• Exercise aim: Copy each line of the records below that has "nothing" in it.
-- Listed entries follows --
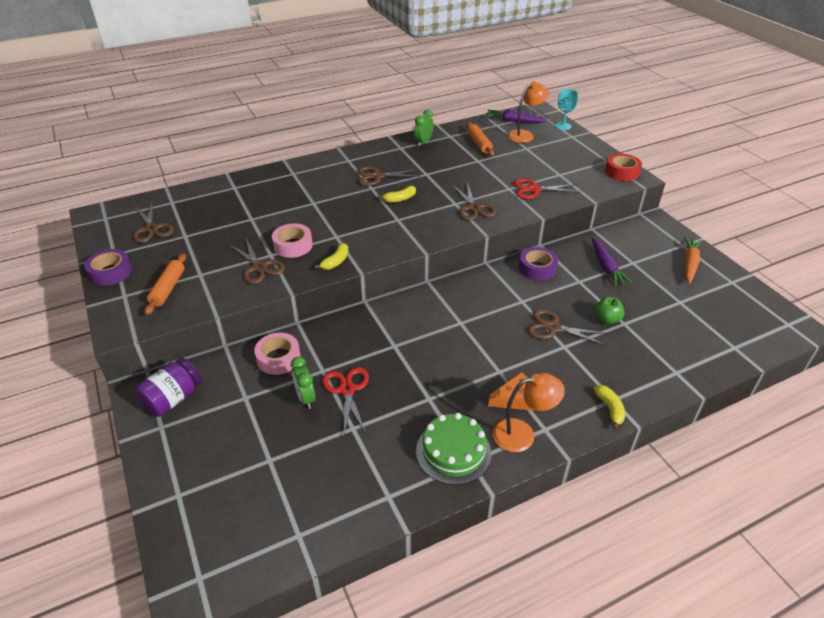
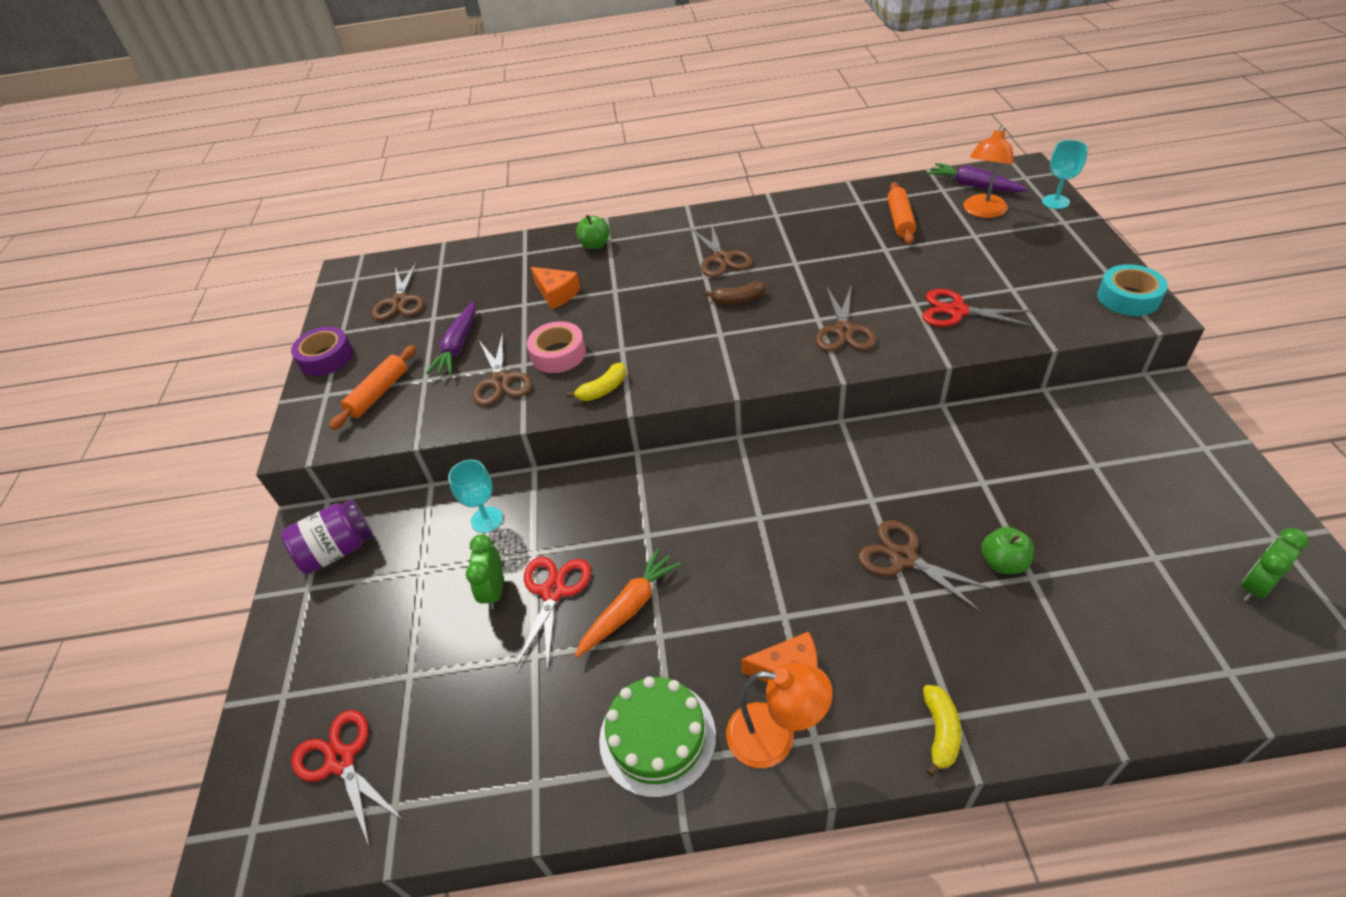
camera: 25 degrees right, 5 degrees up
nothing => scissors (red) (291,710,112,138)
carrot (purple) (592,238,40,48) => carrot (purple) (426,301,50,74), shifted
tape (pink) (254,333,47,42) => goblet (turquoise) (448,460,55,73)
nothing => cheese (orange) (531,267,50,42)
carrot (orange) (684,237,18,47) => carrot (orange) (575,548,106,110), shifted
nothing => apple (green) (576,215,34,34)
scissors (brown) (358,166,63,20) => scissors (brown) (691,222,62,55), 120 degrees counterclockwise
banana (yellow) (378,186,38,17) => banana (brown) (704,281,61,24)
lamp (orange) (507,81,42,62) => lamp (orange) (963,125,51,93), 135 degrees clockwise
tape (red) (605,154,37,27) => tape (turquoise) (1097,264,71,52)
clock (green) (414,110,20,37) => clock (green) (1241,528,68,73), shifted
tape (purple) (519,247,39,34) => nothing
-- Listed entries concluded --
-- Listed entries follows --
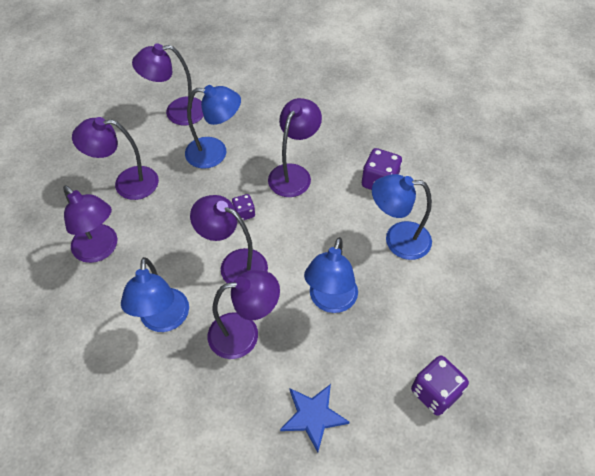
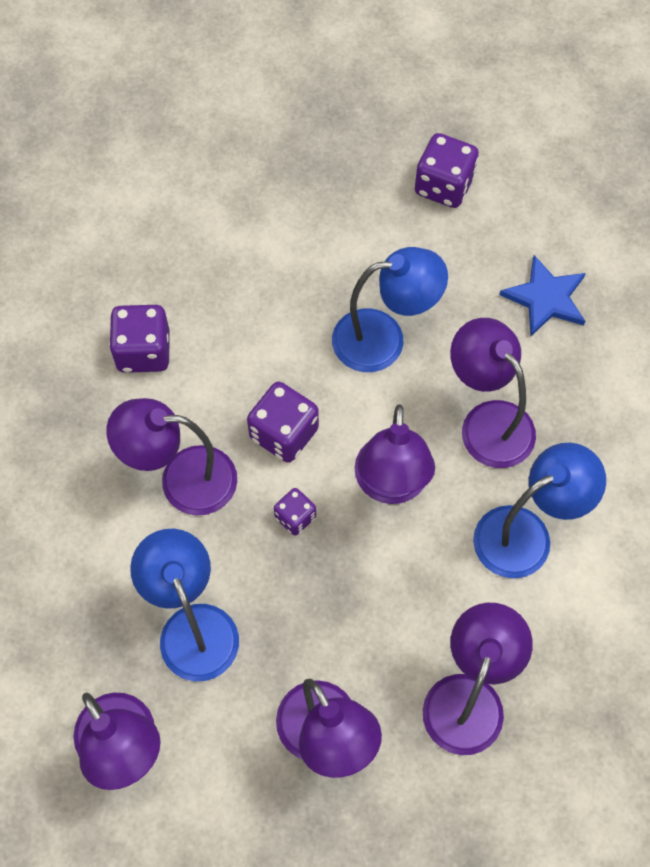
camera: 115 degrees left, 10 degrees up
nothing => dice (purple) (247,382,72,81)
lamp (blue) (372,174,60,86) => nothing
-- Listed entries concluded --
• Solved exercise:
nothing => scissors (red) (291,710,112,138)
nothing => cheese (orange) (531,267,50,42)
nothing => apple (green) (576,215,34,34)
tape (purple) (519,247,39,34) => nothing
nothing => dice (purple) (247,382,72,81)
lamp (blue) (372,174,60,86) => nothing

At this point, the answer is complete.